- **REQUIRED ACTION**: In the listing that follows, give every line again exactly and omit the pictures.
══════════════════════════════
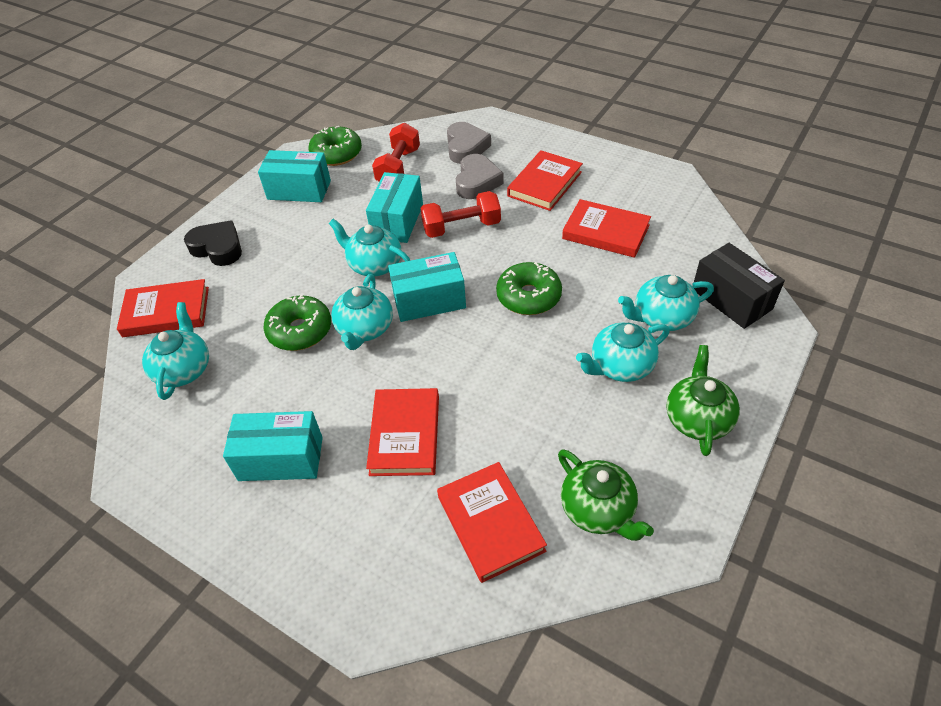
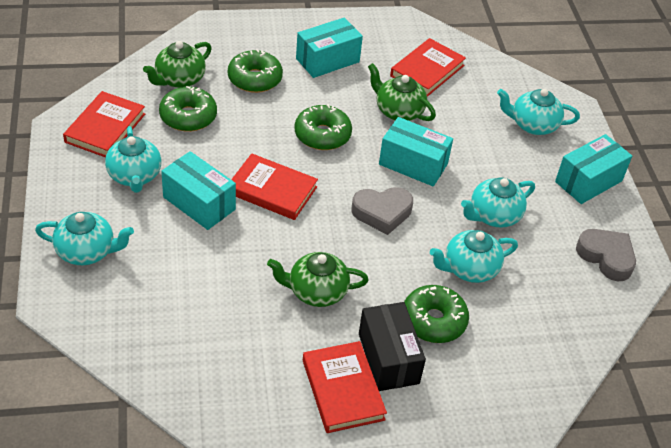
black heart: 1 -> 0
green donut: 3 -> 4
green teapot: 2 -> 3
red book: 5 -> 4
red dumbbell: 2 -> 0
══════════════════════════════
- **EXPECTED OUTPUT**:
black heart: 1 -> 0
green donut: 3 -> 4
green teapot: 2 -> 3
red book: 5 -> 4
red dumbbell: 2 -> 0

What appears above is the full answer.